The records:
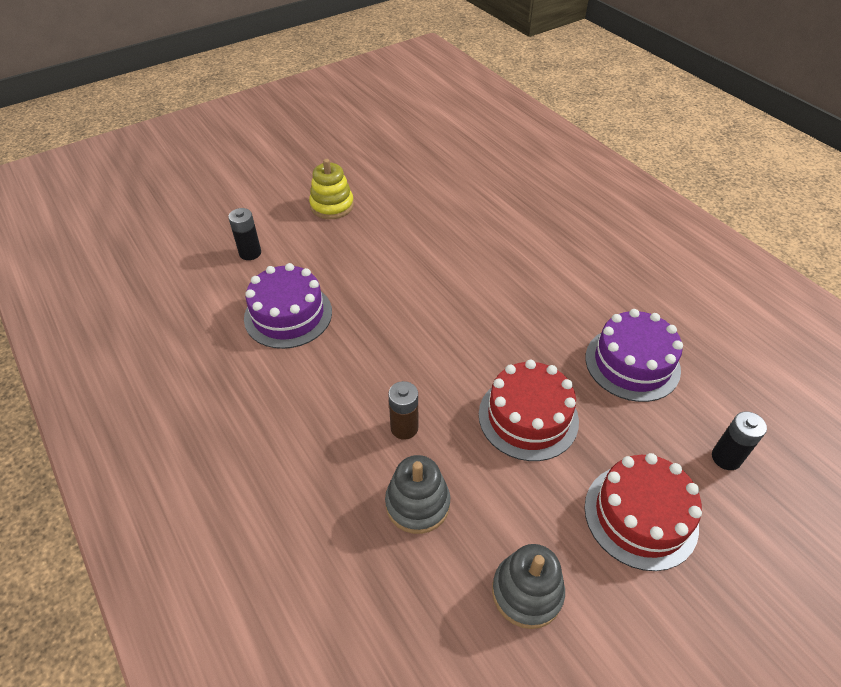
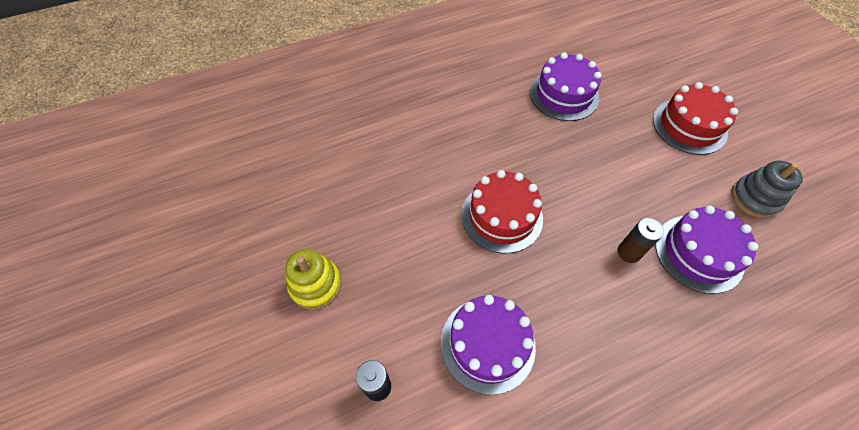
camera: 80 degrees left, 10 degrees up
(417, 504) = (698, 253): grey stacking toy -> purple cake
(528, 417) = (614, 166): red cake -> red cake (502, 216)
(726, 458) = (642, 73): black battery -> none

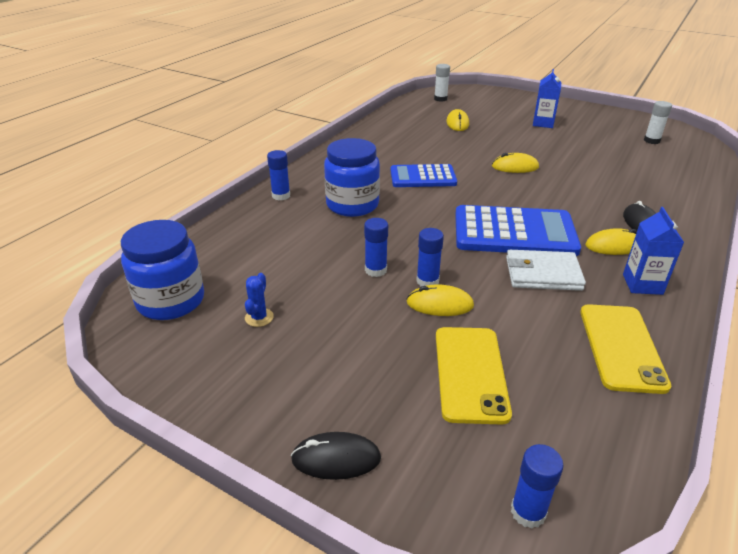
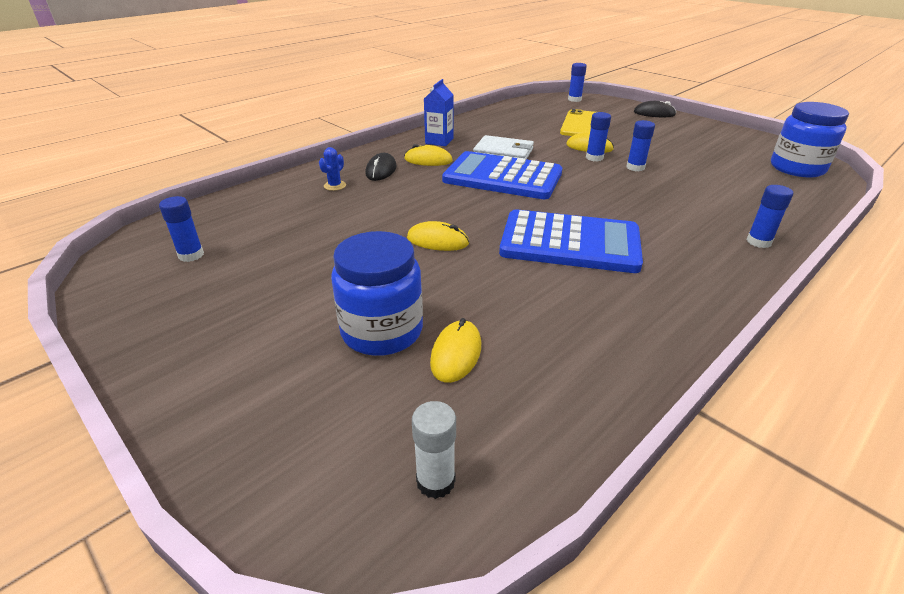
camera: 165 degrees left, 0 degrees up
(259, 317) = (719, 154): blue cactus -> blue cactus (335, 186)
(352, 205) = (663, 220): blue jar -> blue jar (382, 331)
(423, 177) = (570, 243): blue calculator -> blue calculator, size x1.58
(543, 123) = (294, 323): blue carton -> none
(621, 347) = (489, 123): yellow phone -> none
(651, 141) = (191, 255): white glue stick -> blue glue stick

Problem requirements:
Would you transcribe, exactly and only, the lines from the one that contains "(417, 504) = (698, 253): grey" through the last line of the data above, without any pictures?

The answer:
(417, 504) = (698, 253): grey stacking toy -> purple cake
(528, 417) = (614, 166): red cake -> red cake (502, 216)
(726, 458) = (642, 73): black battery -> none

camera: 165 degrees left, 0 degrees up
(259, 317) = (719, 154): blue cactus -> blue cactus (335, 186)
(352, 205) = (663, 220): blue jar -> blue jar (382, 331)
(423, 177) = (570, 243): blue calculator -> blue calculator, size x1.58
(543, 123) = (294, 323): blue carton -> none
(621, 347) = (489, 123): yellow phone -> none
(651, 141) = (191, 255): white glue stick -> blue glue stick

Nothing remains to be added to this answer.